EXERCISE PROMPT = Determine how many lines of the entries include the word "boat", and report that number with no further text.

%%

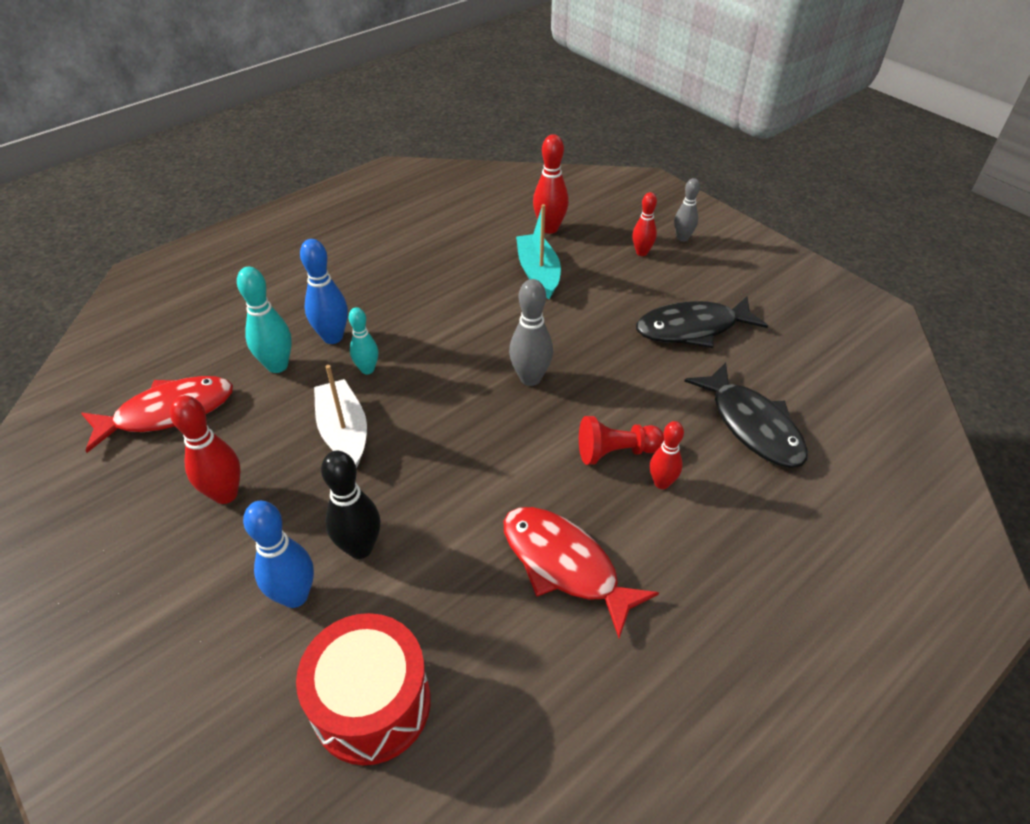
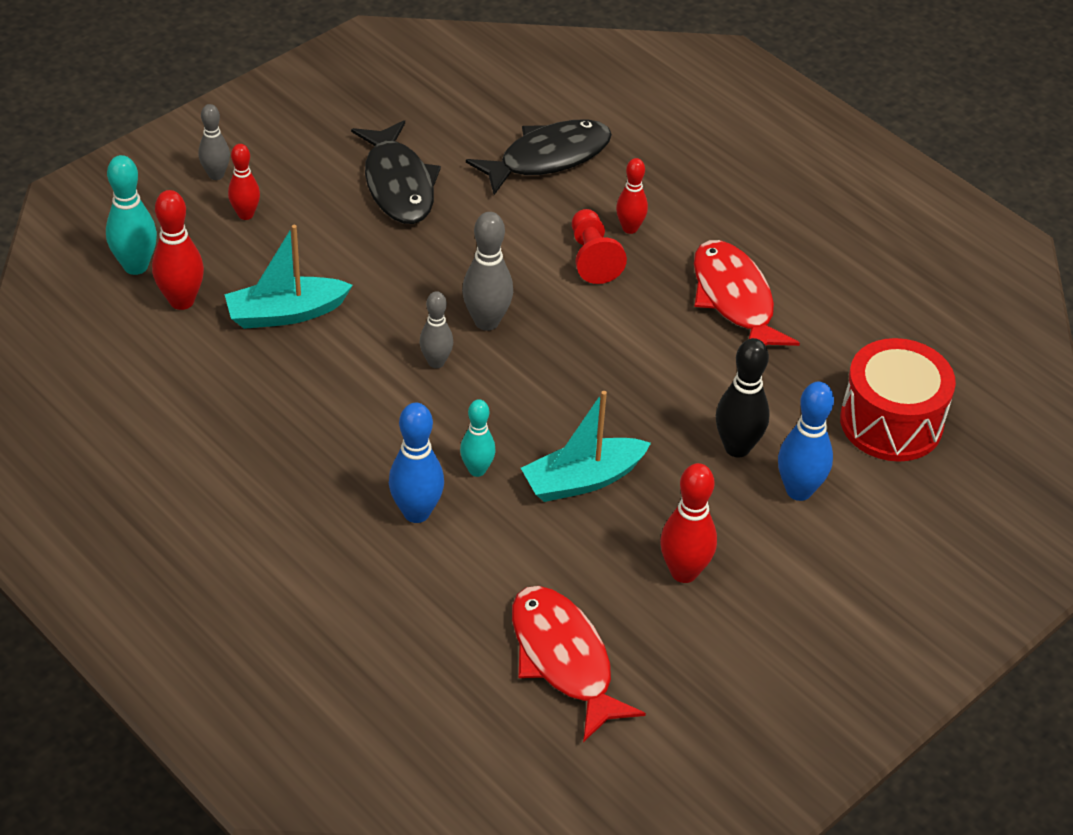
camera: 95 degrees left, 0 degrees up
(277, 365) = (473, 562): turquoise bowling pin -> turquoise bowling pin (136, 266)
(344, 432) = (583, 480): white boat -> turquoise boat
(485, 348) = (436, 362): none -> grey bowling pin
(564, 565) = (734, 299): red fish -> red fish turned 120 degrees clockwise

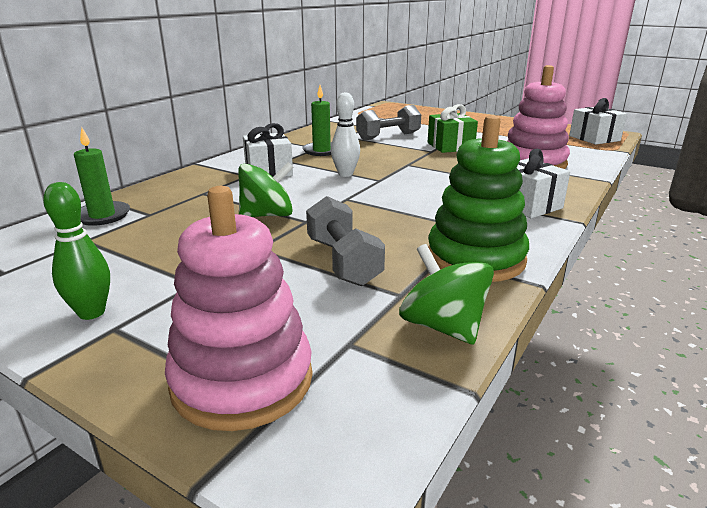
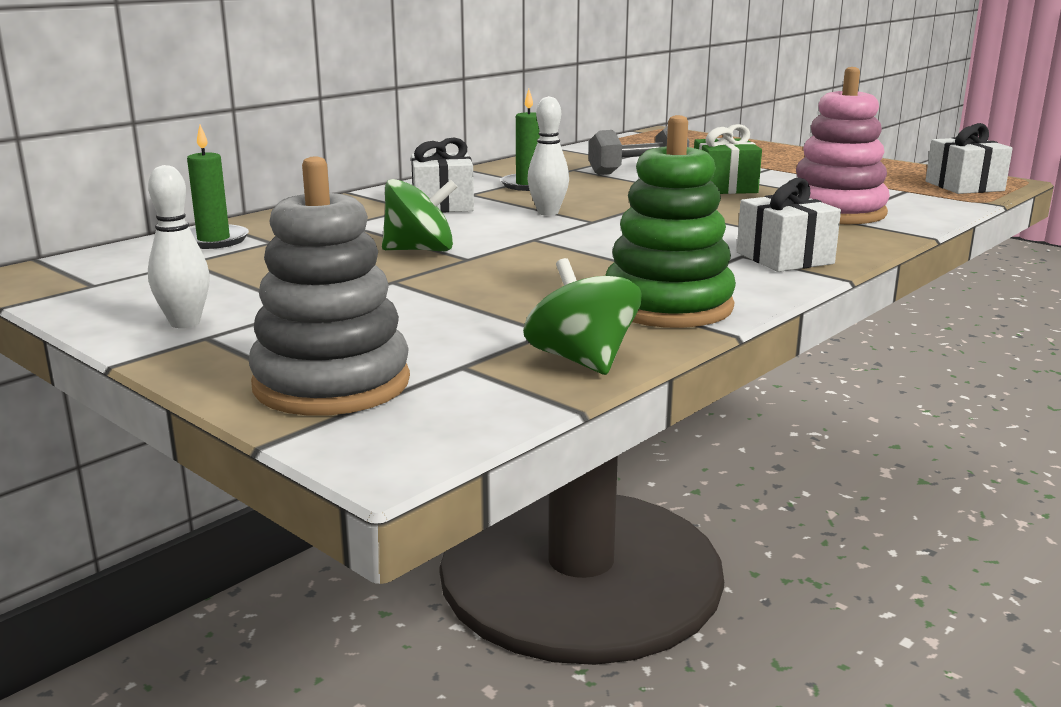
camera: 10 degrees right, 5 degrees down
(91, 312) = (185, 323): green bowling pin -> white bowling pin
(242, 380) = (331, 383): pink stacking toy -> grey stacking toy
(343, 261) = (494, 299): grey dumbbell -> none

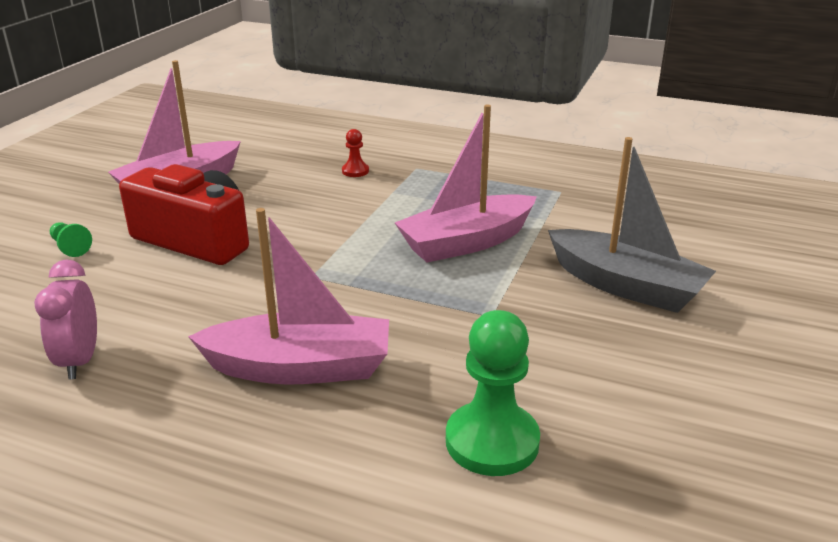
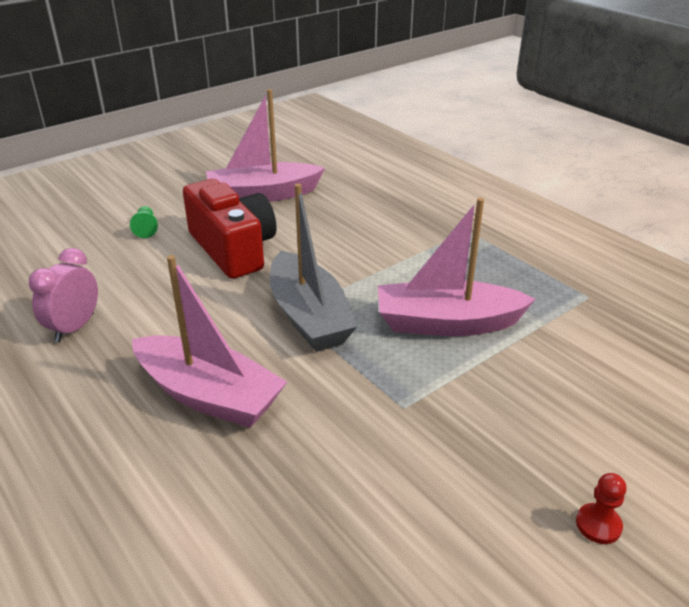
camera: 30 degrees right, 5 degrees up
(355, 171) = (410, 219): red pawn -> red pawn (598, 525)
(492, 441) = (294, 536): green pawn -> none
(625, 286) = (564, 426): grey boat -> grey boat (309, 316)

%%

SOLVED EXERCISE = 2